Provided information
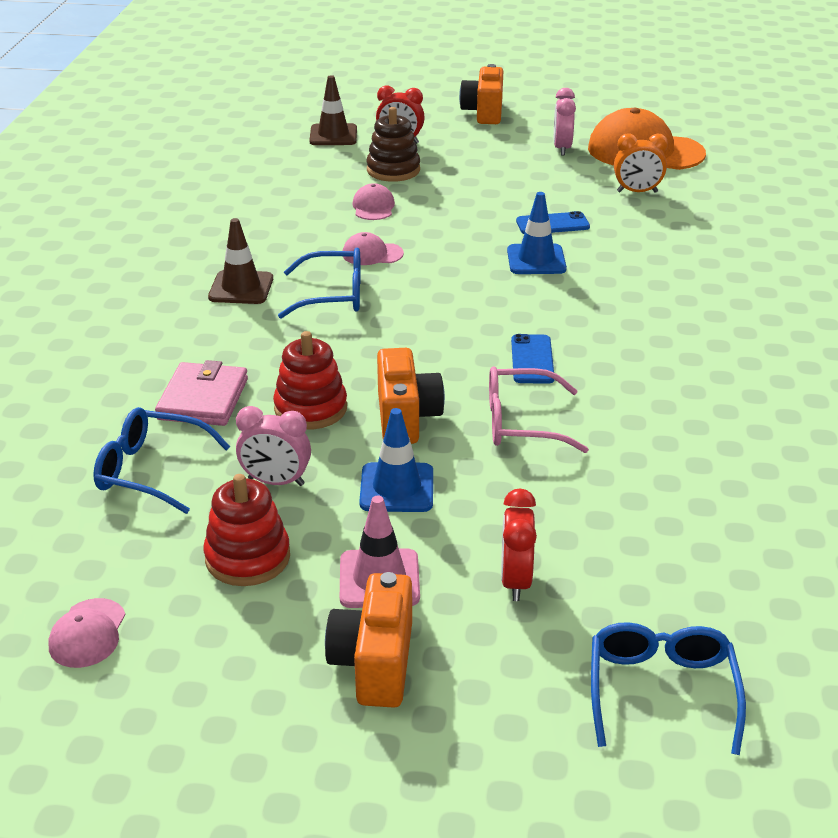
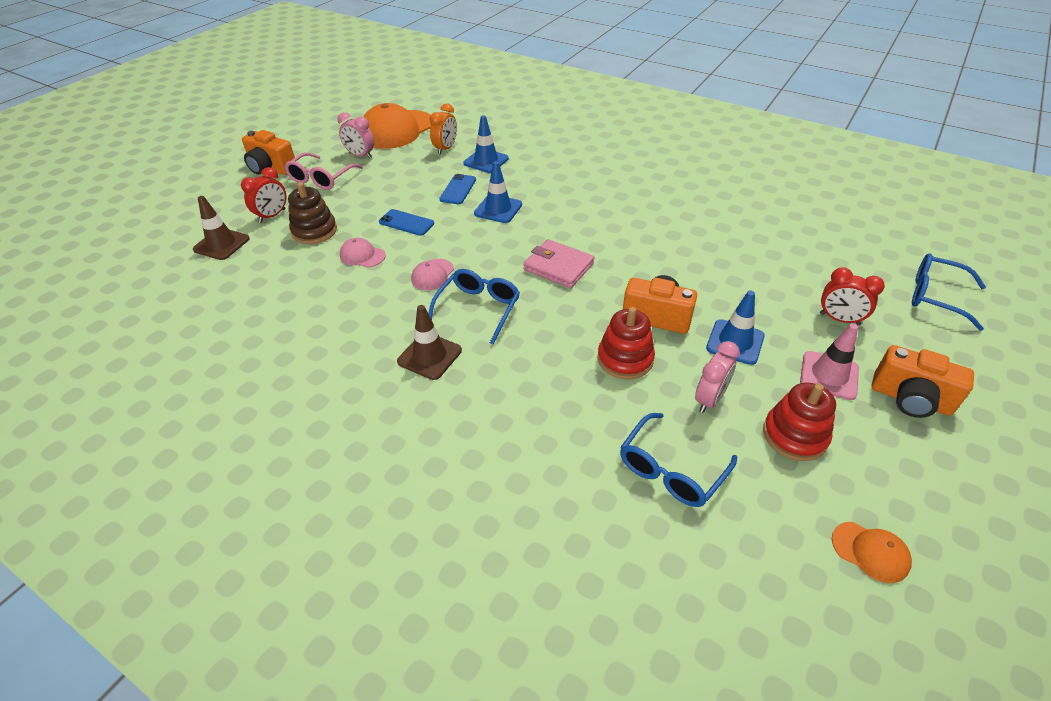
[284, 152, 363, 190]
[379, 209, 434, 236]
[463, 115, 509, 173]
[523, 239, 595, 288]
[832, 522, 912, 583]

Requirement
Recopy the full listing exactly, passing over any picture.

Solution for this problem
[284, 152, 363, 190]
[379, 209, 434, 236]
[463, 115, 509, 173]
[523, 239, 595, 288]
[832, 522, 912, 583]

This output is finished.